(AIM OF THE TASK)
Each line below has to be set down again exactly.

(MATERIAL FOR THIS TASK)
>>

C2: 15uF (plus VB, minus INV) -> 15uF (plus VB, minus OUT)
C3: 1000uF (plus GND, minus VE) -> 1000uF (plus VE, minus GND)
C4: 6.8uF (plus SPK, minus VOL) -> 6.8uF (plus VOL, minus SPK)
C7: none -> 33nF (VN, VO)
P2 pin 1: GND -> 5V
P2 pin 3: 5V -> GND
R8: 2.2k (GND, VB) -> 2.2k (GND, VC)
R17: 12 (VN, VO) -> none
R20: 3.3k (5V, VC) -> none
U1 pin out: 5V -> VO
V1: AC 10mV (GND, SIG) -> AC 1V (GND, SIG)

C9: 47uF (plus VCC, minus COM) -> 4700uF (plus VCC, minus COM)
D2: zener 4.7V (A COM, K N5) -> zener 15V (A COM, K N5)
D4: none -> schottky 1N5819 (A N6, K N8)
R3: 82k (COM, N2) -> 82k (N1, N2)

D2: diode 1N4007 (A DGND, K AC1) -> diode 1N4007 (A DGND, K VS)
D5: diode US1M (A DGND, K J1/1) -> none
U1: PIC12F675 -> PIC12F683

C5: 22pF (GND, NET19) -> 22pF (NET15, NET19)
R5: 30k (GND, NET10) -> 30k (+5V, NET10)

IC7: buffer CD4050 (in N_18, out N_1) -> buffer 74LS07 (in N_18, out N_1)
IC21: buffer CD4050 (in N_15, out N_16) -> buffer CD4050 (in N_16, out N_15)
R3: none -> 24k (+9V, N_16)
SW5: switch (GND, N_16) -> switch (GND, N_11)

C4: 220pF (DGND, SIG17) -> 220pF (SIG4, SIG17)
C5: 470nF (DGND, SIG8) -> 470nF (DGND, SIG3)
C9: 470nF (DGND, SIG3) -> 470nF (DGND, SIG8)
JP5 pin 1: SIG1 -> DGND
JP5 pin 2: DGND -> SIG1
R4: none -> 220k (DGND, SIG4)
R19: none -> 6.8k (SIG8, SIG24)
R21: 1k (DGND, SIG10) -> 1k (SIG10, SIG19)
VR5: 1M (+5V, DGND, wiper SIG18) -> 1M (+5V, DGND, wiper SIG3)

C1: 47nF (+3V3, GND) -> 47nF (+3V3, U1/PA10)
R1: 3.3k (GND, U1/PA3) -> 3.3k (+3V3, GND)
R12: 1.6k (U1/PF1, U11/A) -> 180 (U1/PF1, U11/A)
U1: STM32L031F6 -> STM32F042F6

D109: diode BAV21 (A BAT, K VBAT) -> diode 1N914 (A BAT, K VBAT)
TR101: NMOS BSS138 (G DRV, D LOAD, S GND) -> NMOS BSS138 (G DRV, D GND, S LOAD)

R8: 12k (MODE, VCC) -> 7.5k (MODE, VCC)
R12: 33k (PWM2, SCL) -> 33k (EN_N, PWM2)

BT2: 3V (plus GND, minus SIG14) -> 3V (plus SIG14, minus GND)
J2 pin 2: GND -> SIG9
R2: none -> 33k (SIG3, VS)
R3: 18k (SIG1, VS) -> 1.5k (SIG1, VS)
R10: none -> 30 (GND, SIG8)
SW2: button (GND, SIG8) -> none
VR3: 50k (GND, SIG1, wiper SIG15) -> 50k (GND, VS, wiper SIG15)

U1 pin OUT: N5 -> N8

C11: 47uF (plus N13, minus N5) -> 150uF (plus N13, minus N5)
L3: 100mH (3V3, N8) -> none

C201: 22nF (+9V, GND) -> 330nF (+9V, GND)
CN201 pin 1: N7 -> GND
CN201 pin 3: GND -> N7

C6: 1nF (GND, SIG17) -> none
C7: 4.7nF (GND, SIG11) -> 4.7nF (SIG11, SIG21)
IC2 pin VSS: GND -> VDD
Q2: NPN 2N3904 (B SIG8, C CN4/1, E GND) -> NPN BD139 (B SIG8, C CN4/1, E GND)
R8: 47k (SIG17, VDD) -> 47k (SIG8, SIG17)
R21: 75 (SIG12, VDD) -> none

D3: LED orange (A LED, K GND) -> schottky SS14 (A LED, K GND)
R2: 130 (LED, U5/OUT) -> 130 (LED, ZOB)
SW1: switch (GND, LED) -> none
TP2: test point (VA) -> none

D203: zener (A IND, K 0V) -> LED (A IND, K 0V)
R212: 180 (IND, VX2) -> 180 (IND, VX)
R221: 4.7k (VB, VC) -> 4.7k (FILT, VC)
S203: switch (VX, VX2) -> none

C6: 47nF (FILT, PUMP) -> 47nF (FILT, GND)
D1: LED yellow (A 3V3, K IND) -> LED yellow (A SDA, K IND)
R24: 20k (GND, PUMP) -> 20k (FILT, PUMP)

<<

(YOUR RESPONSE)
C2: 15uF (plus VB, minus INV) -> 15uF (plus VB, minus OUT)
C3: 1000uF (plus GND, minus VE) -> 1000uF (plus VE, minus GND)
C4: 6.8uF (plus SPK, minus VOL) -> 6.8uF (plus VOL, minus SPK)
C7: none -> 33nF (VN, VO)
P2 pin 1: GND -> 5V
P2 pin 3: 5V -> GND
R8: 2.2k (GND, VB) -> 2.2k (GND, VC)
R17: 12 (VN, VO) -> none
R20: 3.3k (5V, VC) -> none
U1 pin out: 5V -> VO
V1: AC 10mV (GND, SIG) -> AC 1V (GND, SIG)

C9: 47uF (plus VCC, minus COM) -> 4700uF (plus VCC, minus COM)
D2: zener 4.7V (A COM, K N5) -> zener 15V (A COM, K N5)
D4: none -> schottky 1N5819 (A N6, K N8)
R3: 82k (COM, N2) -> 82k (N1, N2)

D2: diode 1N4007 (A DGND, K AC1) -> diode 1N4007 (A DGND, K VS)
D5: diode US1M (A DGND, K J1/1) -> none
U1: PIC12F675 -> PIC12F683

C5: 22pF (GND, NET19) -> 22pF (NET15, NET19)
R5: 30k (GND, NET10) -> 30k (+5V, NET10)

IC7: buffer CD4050 (in N_18, out N_1) -> buffer 74LS07 (in N_18, out N_1)
IC21: buffer CD4050 (in N_15, out N_16) -> buffer CD4050 (in N_16, out N_15)
R3: none -> 24k (+9V, N_16)
SW5: switch (GND, N_16) -> switch (GND, N_11)

C4: 220pF (DGND, SIG17) -> 220pF (SIG4, SIG17)
C5: 470nF (DGND, SIG8) -> 470nF (DGND, SIG3)
C9: 470nF (DGND, SIG3) -> 470nF (DGND, SIG8)
JP5 pin 1: SIG1 -> DGND
JP5 pin 2: DGND -> SIG1
R4: none -> 220k (DGND, SIG4)
R19: none -> 6.8k (SIG8, SIG24)
R21: 1k (DGND, SIG10) -> 1k (SIG10, SIG19)
VR5: 1M (+5V, DGND, wiper SIG18) -> 1M (+5V, DGND, wiper SIG3)

C1: 47nF (+3V3, GND) -> 47nF (+3V3, U1/PA10)
R1: 3.3k (GND, U1/PA3) -> 3.3k (+3V3, GND)
R12: 1.6k (U1/PF1, U11/A) -> 180 (U1/PF1, U11/A)
U1: STM32L031F6 -> STM32F042F6

D109: diode BAV21 (A BAT, K VBAT) -> diode 1N914 (A BAT, K VBAT)
TR101: NMOS BSS138 (G DRV, D LOAD, S GND) -> NMOS BSS138 (G DRV, D GND, S LOAD)

R8: 12k (MODE, VCC) -> 7.5k (MODE, VCC)
R12: 33k (PWM2, SCL) -> 33k (EN_N, PWM2)

BT2: 3V (plus GND, minus SIG14) -> 3V (plus SIG14, minus GND)
J2 pin 2: GND -> SIG9
R2: none -> 33k (SIG3, VS)
R3: 18k (SIG1, VS) -> 1.5k (SIG1, VS)
R10: none -> 30 (GND, SIG8)
SW2: button (GND, SIG8) -> none
VR3: 50k (GND, SIG1, wiper SIG15) -> 50k (GND, VS, wiper SIG15)

U1 pin OUT: N5 -> N8

C11: 47uF (plus N13, minus N5) -> 150uF (plus N13, minus N5)
L3: 100mH (3V3, N8) -> none

C201: 22nF (+9V, GND) -> 330nF (+9V, GND)
CN201 pin 1: N7 -> GND
CN201 pin 3: GND -> N7

C6: 1nF (GND, SIG17) -> none
C7: 4.7nF (GND, SIG11) -> 4.7nF (SIG11, SIG21)
IC2 pin VSS: GND -> VDD
Q2: NPN 2N3904 (B SIG8, C CN4/1, E GND) -> NPN BD139 (B SIG8, C CN4/1, E GND)
R8: 47k (SIG17, VDD) -> 47k (SIG8, SIG17)
R21: 75 (SIG12, VDD) -> none

D3: LED orange (A LED, K GND) -> schottky SS14 (A LED, K GND)
R2: 130 (LED, U5/OUT) -> 130 (LED, ZOB)
SW1: switch (GND, LED) -> none
TP2: test point (VA) -> none

D203: zener (A IND, K 0V) -> LED (A IND, K 0V)
R212: 180 (IND, VX2) -> 180 (IND, VX)
R221: 4.7k (VB, VC) -> 4.7k (FILT, VC)
S203: switch (VX, VX2) -> none

C6: 47nF (FILT, PUMP) -> 47nF (FILT, GND)
D1: LED yellow (A 3V3, K IND) -> LED yellow (A SDA, K IND)
R24: 20k (GND, PUMP) -> 20k (FILT, PUMP)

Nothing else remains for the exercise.